[Dataset records]
--*--

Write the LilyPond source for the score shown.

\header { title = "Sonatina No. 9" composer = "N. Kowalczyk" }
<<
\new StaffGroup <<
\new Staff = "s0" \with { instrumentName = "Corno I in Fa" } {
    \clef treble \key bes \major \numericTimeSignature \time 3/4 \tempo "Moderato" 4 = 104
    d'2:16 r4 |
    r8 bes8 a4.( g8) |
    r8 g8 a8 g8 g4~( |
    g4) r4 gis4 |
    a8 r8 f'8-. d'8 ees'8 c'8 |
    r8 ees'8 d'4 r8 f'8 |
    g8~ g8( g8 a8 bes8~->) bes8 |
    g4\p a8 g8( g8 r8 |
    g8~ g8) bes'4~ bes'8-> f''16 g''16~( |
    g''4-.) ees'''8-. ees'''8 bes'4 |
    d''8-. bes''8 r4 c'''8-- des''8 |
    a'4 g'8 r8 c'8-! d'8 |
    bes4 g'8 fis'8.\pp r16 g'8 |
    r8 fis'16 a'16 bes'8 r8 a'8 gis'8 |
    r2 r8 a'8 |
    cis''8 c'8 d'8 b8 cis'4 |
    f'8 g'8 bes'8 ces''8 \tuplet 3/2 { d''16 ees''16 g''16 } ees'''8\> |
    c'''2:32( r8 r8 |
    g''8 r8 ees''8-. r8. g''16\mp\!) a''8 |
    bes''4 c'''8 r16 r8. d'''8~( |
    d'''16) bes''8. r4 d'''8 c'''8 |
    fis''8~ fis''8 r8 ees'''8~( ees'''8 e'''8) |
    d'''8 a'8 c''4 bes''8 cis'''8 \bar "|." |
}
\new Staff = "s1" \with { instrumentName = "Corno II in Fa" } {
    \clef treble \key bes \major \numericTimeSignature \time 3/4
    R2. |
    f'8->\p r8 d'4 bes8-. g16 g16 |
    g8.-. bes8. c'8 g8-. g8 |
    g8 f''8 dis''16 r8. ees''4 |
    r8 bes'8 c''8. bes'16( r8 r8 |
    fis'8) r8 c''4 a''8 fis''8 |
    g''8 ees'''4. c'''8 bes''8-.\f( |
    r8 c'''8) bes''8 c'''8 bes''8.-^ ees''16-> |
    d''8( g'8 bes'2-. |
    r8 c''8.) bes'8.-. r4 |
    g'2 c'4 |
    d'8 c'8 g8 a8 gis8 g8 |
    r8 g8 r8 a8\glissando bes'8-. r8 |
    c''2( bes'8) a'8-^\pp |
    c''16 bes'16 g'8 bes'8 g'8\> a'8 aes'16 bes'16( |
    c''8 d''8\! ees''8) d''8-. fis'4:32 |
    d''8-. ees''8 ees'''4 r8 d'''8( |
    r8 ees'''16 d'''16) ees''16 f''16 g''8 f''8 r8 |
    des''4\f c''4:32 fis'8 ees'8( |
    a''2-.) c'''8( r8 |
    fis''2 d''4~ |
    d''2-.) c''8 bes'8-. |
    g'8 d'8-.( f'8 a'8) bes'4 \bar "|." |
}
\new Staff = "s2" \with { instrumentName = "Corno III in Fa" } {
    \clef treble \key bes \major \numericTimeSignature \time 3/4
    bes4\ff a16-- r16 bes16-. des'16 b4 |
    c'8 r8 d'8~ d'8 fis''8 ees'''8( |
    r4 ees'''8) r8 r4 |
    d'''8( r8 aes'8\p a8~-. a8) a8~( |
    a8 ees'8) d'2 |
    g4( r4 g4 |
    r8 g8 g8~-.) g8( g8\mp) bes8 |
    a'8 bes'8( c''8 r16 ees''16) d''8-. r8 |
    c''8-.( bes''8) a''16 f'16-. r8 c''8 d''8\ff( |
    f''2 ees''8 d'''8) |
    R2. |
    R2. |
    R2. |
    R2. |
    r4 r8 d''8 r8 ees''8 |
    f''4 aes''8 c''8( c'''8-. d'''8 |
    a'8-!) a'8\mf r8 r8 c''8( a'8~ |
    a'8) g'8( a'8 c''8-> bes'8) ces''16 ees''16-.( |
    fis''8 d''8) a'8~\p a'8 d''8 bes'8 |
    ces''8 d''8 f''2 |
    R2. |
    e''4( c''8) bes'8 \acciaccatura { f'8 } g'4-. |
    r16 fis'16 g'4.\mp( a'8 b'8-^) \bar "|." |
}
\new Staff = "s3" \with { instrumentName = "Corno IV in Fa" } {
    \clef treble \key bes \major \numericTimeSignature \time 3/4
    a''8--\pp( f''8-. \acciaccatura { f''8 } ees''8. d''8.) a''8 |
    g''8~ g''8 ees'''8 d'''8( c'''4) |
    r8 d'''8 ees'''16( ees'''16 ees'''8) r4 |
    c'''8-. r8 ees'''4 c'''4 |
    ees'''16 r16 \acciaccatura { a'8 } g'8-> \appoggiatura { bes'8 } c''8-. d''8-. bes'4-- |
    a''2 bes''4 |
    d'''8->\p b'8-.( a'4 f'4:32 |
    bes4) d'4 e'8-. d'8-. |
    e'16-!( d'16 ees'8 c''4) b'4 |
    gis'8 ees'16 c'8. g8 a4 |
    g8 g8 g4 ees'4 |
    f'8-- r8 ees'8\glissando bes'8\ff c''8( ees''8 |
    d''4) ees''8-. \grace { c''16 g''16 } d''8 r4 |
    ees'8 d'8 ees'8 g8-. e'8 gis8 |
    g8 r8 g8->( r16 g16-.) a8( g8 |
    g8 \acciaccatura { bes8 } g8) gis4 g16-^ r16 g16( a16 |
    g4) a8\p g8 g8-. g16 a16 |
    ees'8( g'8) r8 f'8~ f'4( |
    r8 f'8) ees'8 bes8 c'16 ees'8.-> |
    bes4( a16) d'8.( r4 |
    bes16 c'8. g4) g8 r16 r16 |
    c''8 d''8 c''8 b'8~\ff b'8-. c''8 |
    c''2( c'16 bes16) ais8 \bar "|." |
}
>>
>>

--*--

-- WHAT TO PRODUCE --
Tally the lines of the entries that contain the string "glissando", and give only the number.

-- WRITTEN ANSWER --
2